▸ **Exercise requirements**:
Reproduce exactly, and only, the lines of the material below running from the line bearing "green brick G1:G2" through the line bearing "blue slope F5:G5". Leave any pictures out.

▸ **Source information**:
BEGIN

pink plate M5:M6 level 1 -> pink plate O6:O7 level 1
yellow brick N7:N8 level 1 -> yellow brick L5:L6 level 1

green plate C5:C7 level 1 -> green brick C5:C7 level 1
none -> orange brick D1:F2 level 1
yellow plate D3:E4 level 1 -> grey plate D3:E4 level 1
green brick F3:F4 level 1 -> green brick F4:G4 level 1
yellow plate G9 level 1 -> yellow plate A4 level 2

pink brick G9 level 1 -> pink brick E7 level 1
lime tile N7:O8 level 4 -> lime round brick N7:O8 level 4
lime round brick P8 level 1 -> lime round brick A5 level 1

END
BEGIN

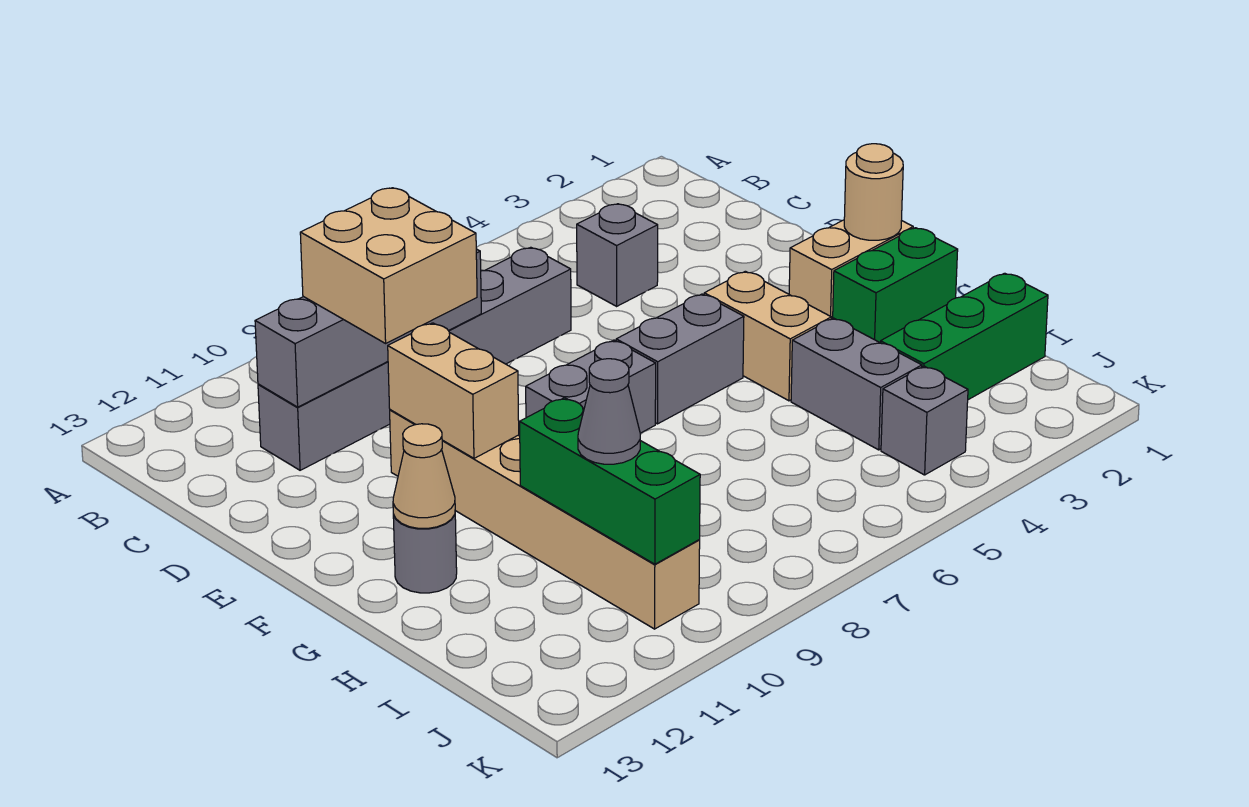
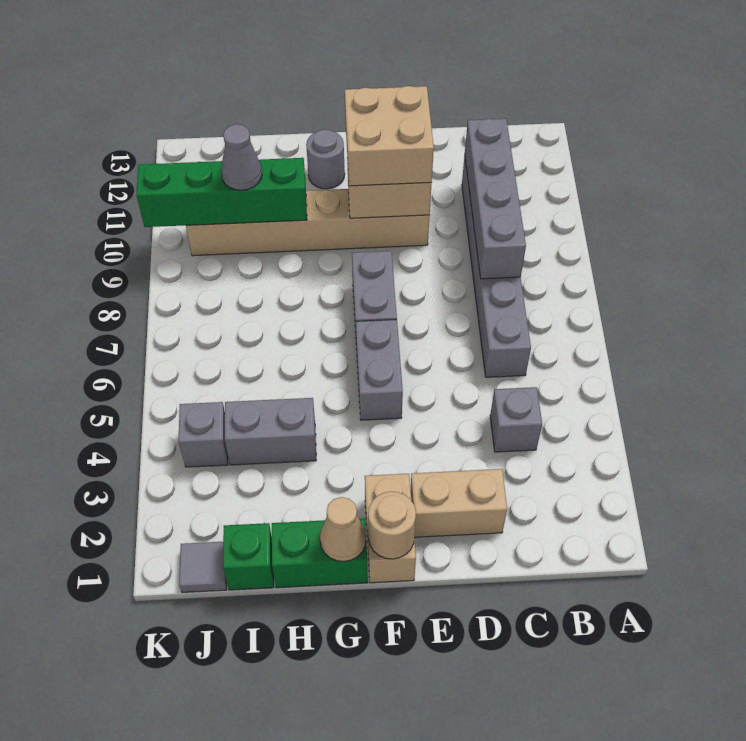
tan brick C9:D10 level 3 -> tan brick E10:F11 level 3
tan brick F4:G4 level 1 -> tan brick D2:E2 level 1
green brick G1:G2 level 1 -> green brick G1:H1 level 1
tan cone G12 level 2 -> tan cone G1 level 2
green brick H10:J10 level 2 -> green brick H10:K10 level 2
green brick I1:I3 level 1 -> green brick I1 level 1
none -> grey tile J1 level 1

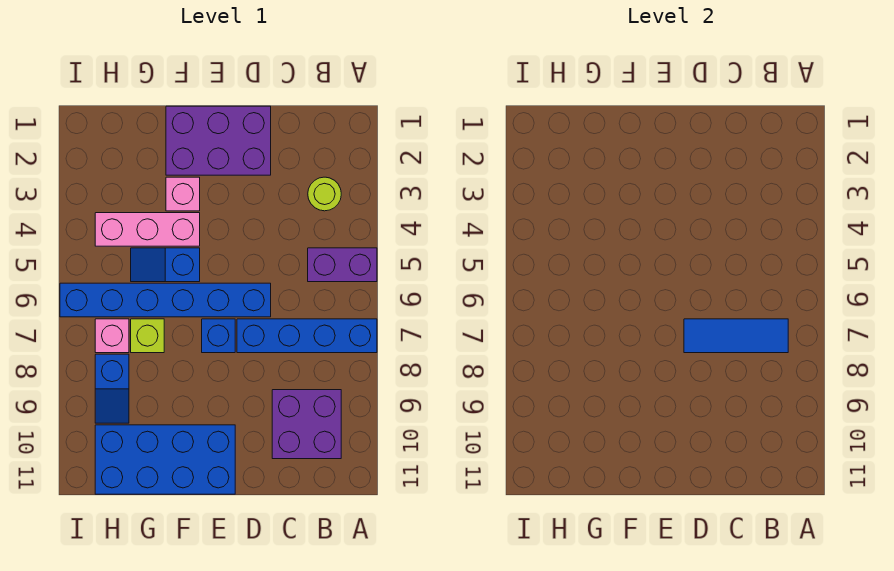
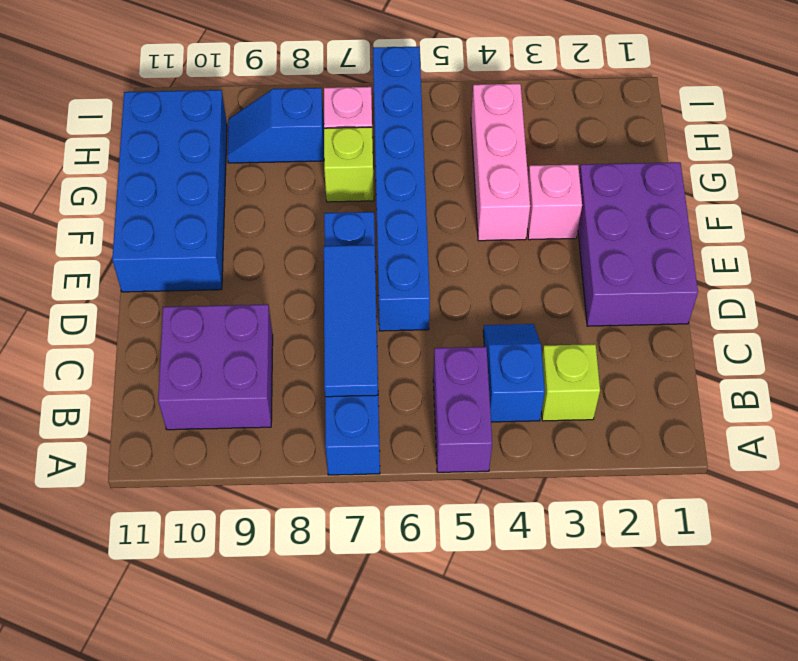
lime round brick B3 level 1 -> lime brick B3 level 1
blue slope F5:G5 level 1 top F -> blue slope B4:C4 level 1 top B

END
BEGIN

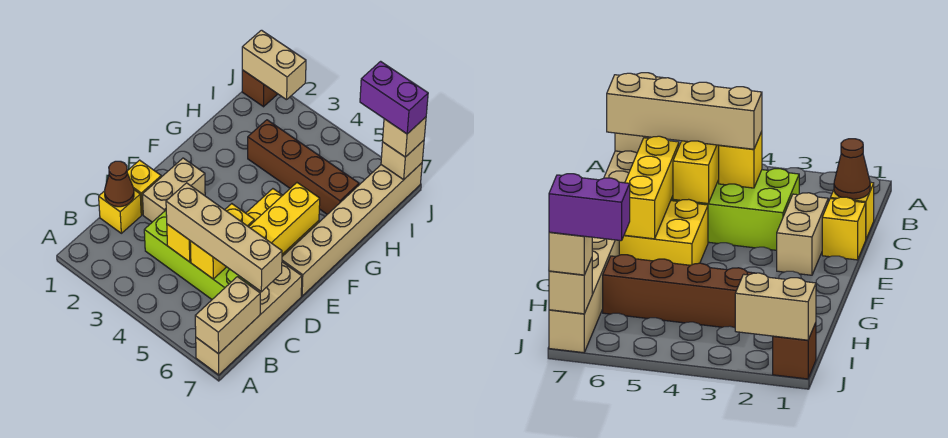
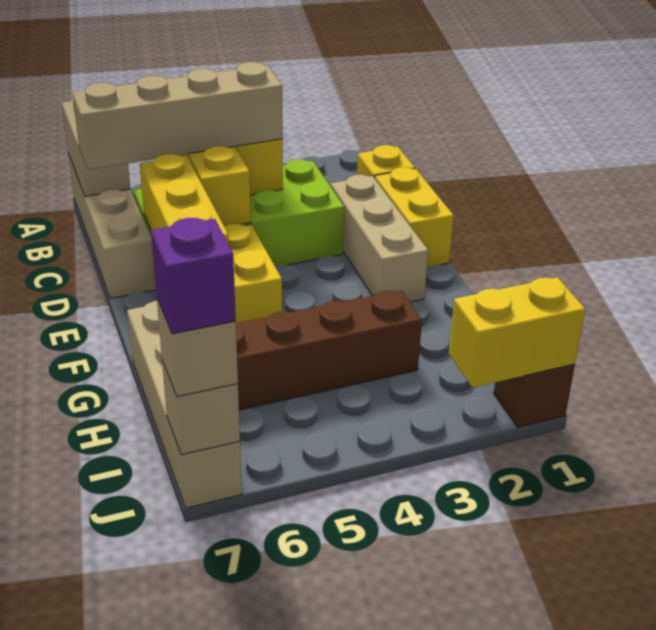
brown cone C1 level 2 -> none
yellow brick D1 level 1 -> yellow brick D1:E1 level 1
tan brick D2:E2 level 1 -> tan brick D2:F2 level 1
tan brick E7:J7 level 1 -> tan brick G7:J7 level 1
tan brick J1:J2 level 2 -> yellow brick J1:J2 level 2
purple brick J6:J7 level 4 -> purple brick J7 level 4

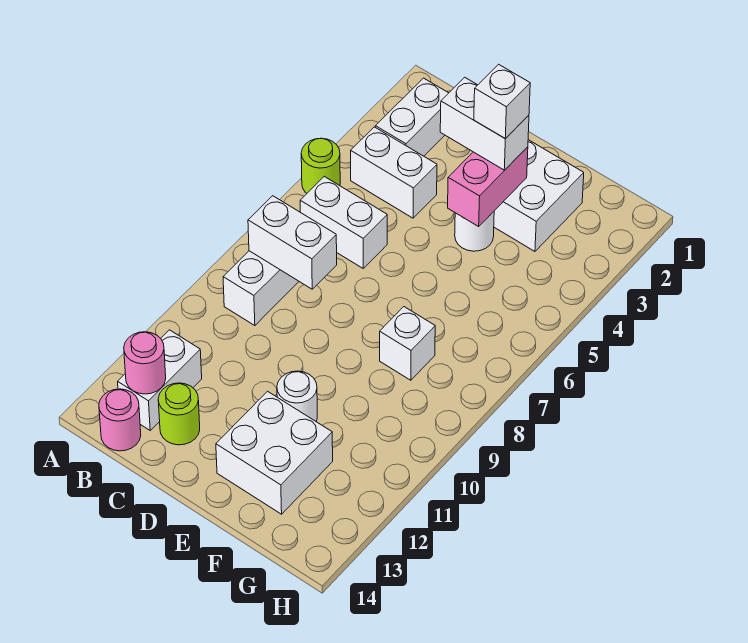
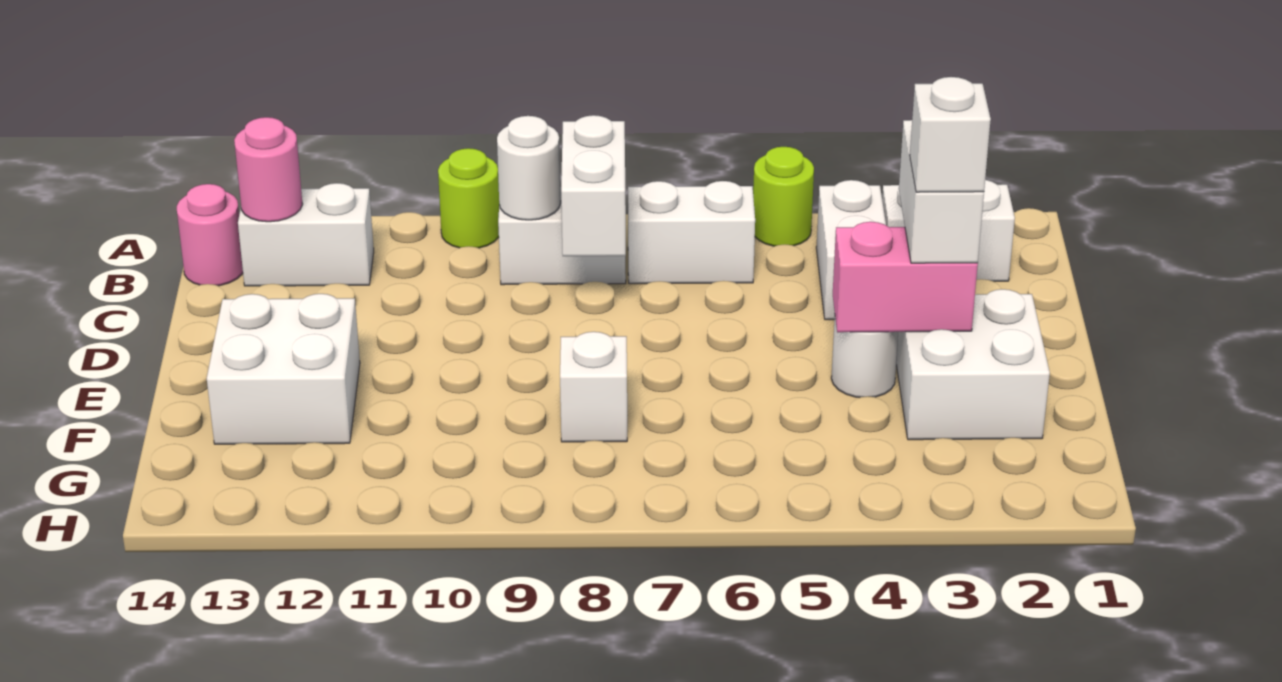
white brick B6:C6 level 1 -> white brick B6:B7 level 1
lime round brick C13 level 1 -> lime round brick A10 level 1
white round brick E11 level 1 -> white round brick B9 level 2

END

▸ **Result of the task**:
green brick G1:G2 level 1 -> green brick G1:H1 level 1
tan cone G12 level 2 -> tan cone G1 level 2
green brick H10:J10 level 2 -> green brick H10:K10 level 2
green brick I1:I3 level 1 -> green brick I1 level 1
none -> grey tile J1 level 1

lime round brick B3 level 1 -> lime brick B3 level 1
blue slope F5:G5 level 1 top F -> blue slope B4:C4 level 1 top B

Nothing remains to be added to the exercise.